WORK REQUEST ->
The required answer is an exact copy of every entry underneath.

[Object class coordinate lists]
☆ ☆ ☆
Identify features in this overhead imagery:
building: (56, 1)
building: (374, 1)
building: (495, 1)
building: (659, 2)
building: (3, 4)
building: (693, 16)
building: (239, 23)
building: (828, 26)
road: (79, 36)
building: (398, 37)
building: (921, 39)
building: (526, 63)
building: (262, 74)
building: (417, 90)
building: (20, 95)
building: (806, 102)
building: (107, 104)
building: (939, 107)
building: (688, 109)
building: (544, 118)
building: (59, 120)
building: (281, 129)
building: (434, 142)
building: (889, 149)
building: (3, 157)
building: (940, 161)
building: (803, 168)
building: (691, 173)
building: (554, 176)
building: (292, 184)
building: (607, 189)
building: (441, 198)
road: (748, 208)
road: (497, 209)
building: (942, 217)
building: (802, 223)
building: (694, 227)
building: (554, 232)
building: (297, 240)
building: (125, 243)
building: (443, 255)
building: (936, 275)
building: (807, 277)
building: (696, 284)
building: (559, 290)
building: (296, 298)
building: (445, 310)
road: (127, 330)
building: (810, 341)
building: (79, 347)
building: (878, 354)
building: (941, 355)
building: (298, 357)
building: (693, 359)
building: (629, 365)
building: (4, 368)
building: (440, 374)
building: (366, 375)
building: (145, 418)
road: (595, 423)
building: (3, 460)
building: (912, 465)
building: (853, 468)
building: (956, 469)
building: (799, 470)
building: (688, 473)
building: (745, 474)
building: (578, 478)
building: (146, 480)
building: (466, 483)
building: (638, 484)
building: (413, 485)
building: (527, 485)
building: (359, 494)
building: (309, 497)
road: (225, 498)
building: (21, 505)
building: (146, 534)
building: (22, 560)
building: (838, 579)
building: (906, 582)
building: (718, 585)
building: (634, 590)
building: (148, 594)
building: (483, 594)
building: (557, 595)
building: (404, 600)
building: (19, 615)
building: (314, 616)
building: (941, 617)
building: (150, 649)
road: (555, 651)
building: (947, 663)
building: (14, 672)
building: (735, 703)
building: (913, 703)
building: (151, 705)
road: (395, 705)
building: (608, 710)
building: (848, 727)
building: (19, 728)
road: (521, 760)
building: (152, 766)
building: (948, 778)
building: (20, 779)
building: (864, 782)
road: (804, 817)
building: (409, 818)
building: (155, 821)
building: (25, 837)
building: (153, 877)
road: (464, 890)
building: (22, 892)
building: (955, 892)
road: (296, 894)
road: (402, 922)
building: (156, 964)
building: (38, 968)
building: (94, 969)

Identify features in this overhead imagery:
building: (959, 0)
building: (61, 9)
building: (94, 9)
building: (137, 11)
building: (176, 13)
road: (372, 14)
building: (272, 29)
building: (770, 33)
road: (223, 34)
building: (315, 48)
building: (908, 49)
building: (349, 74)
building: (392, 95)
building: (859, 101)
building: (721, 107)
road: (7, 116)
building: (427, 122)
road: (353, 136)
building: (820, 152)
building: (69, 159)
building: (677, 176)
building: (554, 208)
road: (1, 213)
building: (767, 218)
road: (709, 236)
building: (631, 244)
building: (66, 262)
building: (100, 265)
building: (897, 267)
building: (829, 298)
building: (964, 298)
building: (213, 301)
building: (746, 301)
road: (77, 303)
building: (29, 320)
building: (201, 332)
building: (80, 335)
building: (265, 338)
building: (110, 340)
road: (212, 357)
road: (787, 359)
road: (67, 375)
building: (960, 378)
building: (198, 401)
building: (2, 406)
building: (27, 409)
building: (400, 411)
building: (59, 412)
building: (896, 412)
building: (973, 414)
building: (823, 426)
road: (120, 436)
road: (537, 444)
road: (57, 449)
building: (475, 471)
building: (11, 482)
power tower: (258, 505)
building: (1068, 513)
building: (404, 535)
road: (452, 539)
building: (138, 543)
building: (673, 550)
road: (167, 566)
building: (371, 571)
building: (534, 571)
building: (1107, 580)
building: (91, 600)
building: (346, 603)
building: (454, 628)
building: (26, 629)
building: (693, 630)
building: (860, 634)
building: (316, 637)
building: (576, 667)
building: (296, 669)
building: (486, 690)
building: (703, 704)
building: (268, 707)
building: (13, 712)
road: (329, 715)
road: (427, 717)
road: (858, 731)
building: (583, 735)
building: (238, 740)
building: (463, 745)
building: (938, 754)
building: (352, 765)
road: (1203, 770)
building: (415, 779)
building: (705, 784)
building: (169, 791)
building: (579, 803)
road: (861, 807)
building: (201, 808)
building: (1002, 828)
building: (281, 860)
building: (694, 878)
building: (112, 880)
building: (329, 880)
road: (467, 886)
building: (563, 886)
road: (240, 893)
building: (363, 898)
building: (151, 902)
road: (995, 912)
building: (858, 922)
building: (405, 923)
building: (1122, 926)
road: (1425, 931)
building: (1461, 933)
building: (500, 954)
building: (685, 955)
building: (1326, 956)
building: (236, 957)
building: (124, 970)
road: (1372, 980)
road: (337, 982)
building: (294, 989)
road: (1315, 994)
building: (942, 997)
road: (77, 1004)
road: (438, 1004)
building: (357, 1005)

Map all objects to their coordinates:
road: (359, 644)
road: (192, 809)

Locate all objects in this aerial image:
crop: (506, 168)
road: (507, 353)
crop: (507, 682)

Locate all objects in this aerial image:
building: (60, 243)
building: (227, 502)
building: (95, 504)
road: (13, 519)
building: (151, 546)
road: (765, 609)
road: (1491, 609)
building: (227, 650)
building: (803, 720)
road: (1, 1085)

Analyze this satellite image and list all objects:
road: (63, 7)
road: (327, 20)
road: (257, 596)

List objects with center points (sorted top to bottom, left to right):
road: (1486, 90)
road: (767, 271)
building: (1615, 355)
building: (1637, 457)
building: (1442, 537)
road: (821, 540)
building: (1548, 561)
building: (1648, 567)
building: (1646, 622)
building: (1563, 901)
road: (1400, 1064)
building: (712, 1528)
☆ ☆ ☆
OUTPUT ->
Identify features in this overhead imagery:
building: (56, 1)
building: (374, 1)
building: (495, 1)
building: (659, 2)
building: (3, 4)
building: (693, 16)
building: (239, 23)
building: (828, 26)
road: (79, 36)
building: (398, 37)
building: (921, 39)
building: (526, 63)
building: (262, 74)
building: (417, 90)
building: (20, 95)
building: (806, 102)
building: (107, 104)
building: (939, 107)
building: (688, 109)
building: (544, 118)
building: (59, 120)
building: (281, 129)
building: (434, 142)
building: (889, 149)
building: (3, 157)
building: (940, 161)
building: (803, 168)
building: (691, 173)
building: (554, 176)
building: (292, 184)
building: (607, 189)
building: (441, 198)
road: (748, 208)
road: (497, 209)
building: (942, 217)
building: (802, 223)
building: (694, 227)
building: (554, 232)
building: (297, 240)
building: (125, 243)
building: (443, 255)
building: (936, 275)
building: (807, 277)
building: (696, 284)
building: (559, 290)
building: (296, 298)
building: (445, 310)
road: (127, 330)
building: (810, 341)
building: (79, 347)
building: (878, 354)
building: (941, 355)
building: (298, 357)
building: (693, 359)
building: (629, 365)
building: (4, 368)
building: (440, 374)
building: (366, 375)
building: (145, 418)
road: (595, 423)
building: (3, 460)
building: (912, 465)
building: (853, 468)
building: (956, 469)
building: (799, 470)
building: (688, 473)
building: (745, 474)
building: (578, 478)
building: (146, 480)
building: (466, 483)
building: (638, 484)
building: (413, 485)
building: (527, 485)
building: (359, 494)
building: (309, 497)
road: (225, 498)
building: (21, 505)
building: (146, 534)
building: (22, 560)
building: (838, 579)
building: (906, 582)
building: (718, 585)
building: (634, 590)
building: (148, 594)
building: (483, 594)
building: (557, 595)
building: (404, 600)
building: (19, 615)
building: (314, 616)
building: (941, 617)
building: (150, 649)
road: (555, 651)
building: (947, 663)
building: (14, 672)
building: (735, 703)
building: (913, 703)
building: (151, 705)
road: (395, 705)
building: (608, 710)
building: (848, 727)
building: (19, 728)
road: (521, 760)
building: (152, 766)
building: (948, 778)
building: (20, 779)
building: (864, 782)
road: (804, 817)
building: (409, 818)
building: (155, 821)
building: (25, 837)
building: (153, 877)
road: (464, 890)
building: (22, 892)
building: (955, 892)
road: (296, 894)
road: (402, 922)
building: (156, 964)
building: (38, 968)
building: (94, 969)

Identify features in this overhead imagery:
building: (959, 0)
building: (61, 9)
building: (94, 9)
building: (137, 11)
building: (176, 13)
road: (372, 14)
building: (272, 29)
building: (770, 33)
road: (223, 34)
building: (315, 48)
building: (908, 49)
building: (349, 74)
building: (392, 95)
building: (859, 101)
building: (721, 107)
road: (7, 116)
building: (427, 122)
road: (353, 136)
building: (820, 152)
building: (69, 159)
building: (677, 176)
building: (554, 208)
road: (1, 213)
building: (767, 218)
road: (709, 236)
building: (631, 244)
building: (66, 262)
building: (100, 265)
building: (897, 267)
building: (829, 298)
building: (964, 298)
building: (213, 301)
building: (746, 301)
road: (77, 303)
building: (29, 320)
building: (201, 332)
building: (80, 335)
building: (265, 338)
building: (110, 340)
road: (212, 357)
road: (787, 359)
road: (67, 375)
building: (960, 378)
building: (198, 401)
building: (2, 406)
building: (27, 409)
building: (400, 411)
building: (59, 412)
building: (896, 412)
building: (973, 414)
building: (823, 426)
road: (120, 436)
road: (537, 444)
road: (57, 449)
building: (475, 471)
building: (11, 482)
power tower: (258, 505)
building: (1068, 513)
building: (404, 535)
road: (452, 539)
building: (138, 543)
building: (673, 550)
road: (167, 566)
building: (371, 571)
building: (534, 571)
building: (1107, 580)
building: (91, 600)
building: (346, 603)
building: (454, 628)
building: (26, 629)
building: (693, 630)
building: (860, 634)
building: (316, 637)
building: (576, 667)
building: (296, 669)
building: (486, 690)
building: (703, 704)
building: (268, 707)
building: (13, 712)
road: (329, 715)
road: (427, 717)
road: (858, 731)
building: (583, 735)
building: (238, 740)
building: (463, 745)
building: (938, 754)
building: (352, 765)
road: (1203, 770)
building: (415, 779)
building: (705, 784)
building: (169, 791)
building: (579, 803)
road: (861, 807)
building: (201, 808)
building: (1002, 828)
building: (281, 860)
building: (694, 878)
building: (112, 880)
building: (329, 880)
road: (467, 886)
building: (563, 886)
road: (240, 893)
building: (363, 898)
building: (151, 902)
road: (995, 912)
building: (858, 922)
building: (405, 923)
building: (1122, 926)
road: (1425, 931)
building: (1461, 933)
building: (500, 954)
building: (685, 955)
building: (1326, 956)
building: (236, 957)
building: (124, 970)
road: (1372, 980)
road: (337, 982)
building: (294, 989)
road: (1315, 994)
building: (942, 997)
road: (77, 1004)
road: (438, 1004)
building: (357, 1005)

Map all objects to their coordinates:
road: (359, 644)
road: (192, 809)

Locate all objects in this aerial image:
crop: (506, 168)
road: (507, 353)
crop: (507, 682)

Locate all objects in this aerial image:
building: (60, 243)
building: (227, 502)
building: (95, 504)
road: (13, 519)
building: (151, 546)
road: (765, 609)
road: (1491, 609)
building: (227, 650)
building: (803, 720)
road: (1, 1085)

Analyze this satellite image and list all objects:
road: (63, 7)
road: (327, 20)
road: (257, 596)

List objects with center points (sorted top to bottom, left to right):
road: (1486, 90)
road: (767, 271)
building: (1615, 355)
building: (1637, 457)
building: (1442, 537)
road: (821, 540)
building: (1548, 561)
building: (1648, 567)
building: (1646, 622)
building: (1563, 901)
road: (1400, 1064)
building: (712, 1528)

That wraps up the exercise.